■ **Work to be completed**
Each word in the data below should be copied exactly; the images should not.

-------- Collected material

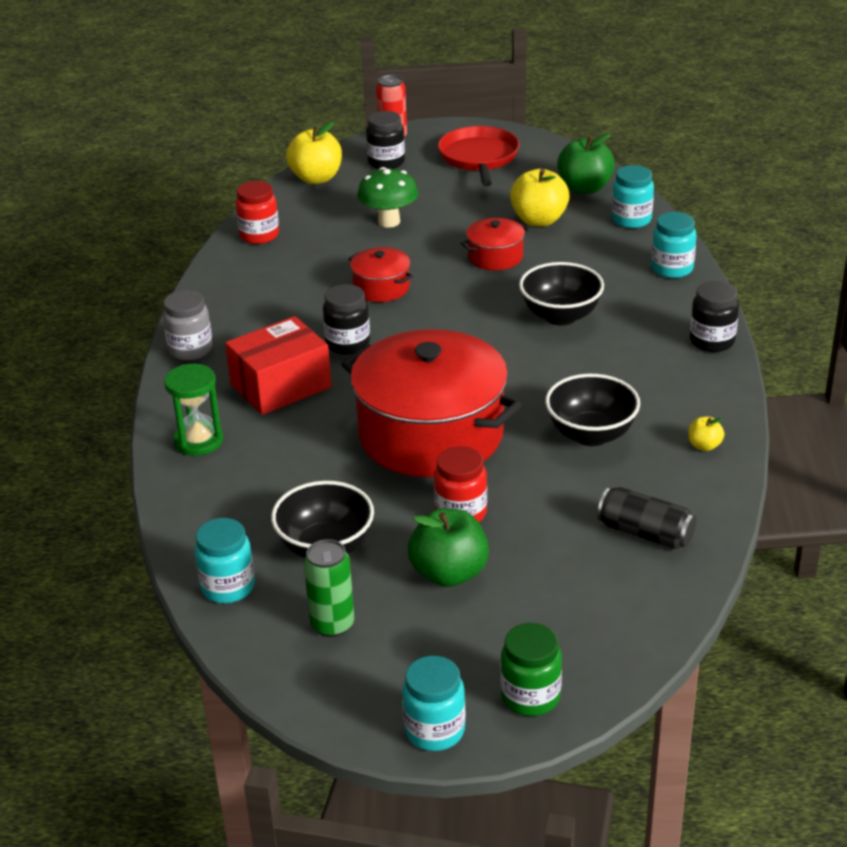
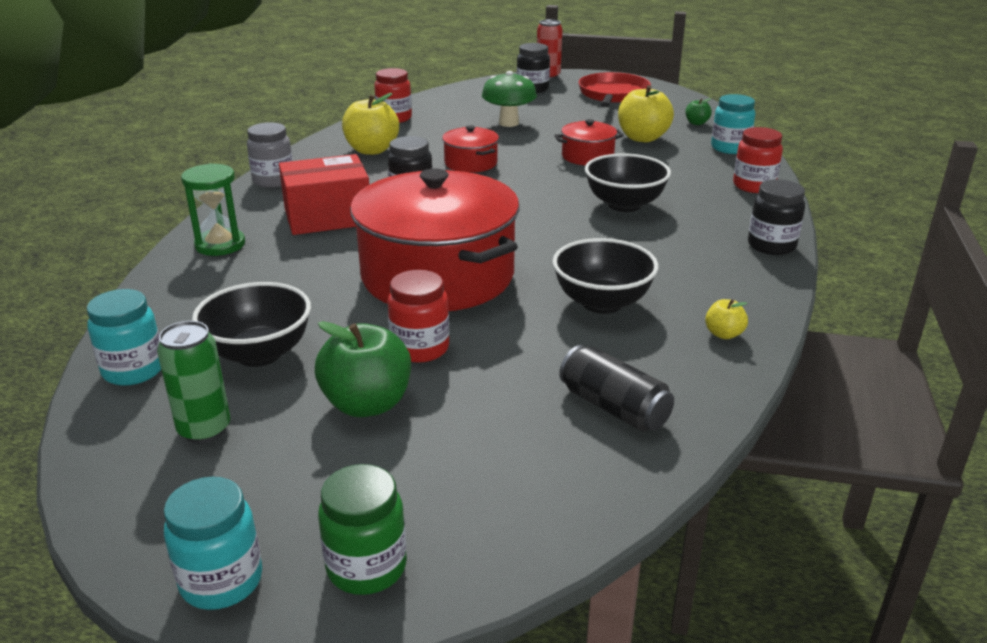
camera: 15 degrees right, 5 degrees down
(316, 178) = (468, 91): yellow apple -> yellow apple (372, 150)
(585, 188) = (696, 123): green apple -> green apple, size x0.49
(672, 269) = (754, 186): turquoise jar -> red jar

----------------

■ **Expected output**
camera: 15 degrees right, 5 degrees down
(316, 178) = (468, 91): yellow apple -> yellow apple (372, 150)
(585, 188) = (696, 123): green apple -> green apple, size x0.49
(672, 269) = (754, 186): turquoise jar -> red jar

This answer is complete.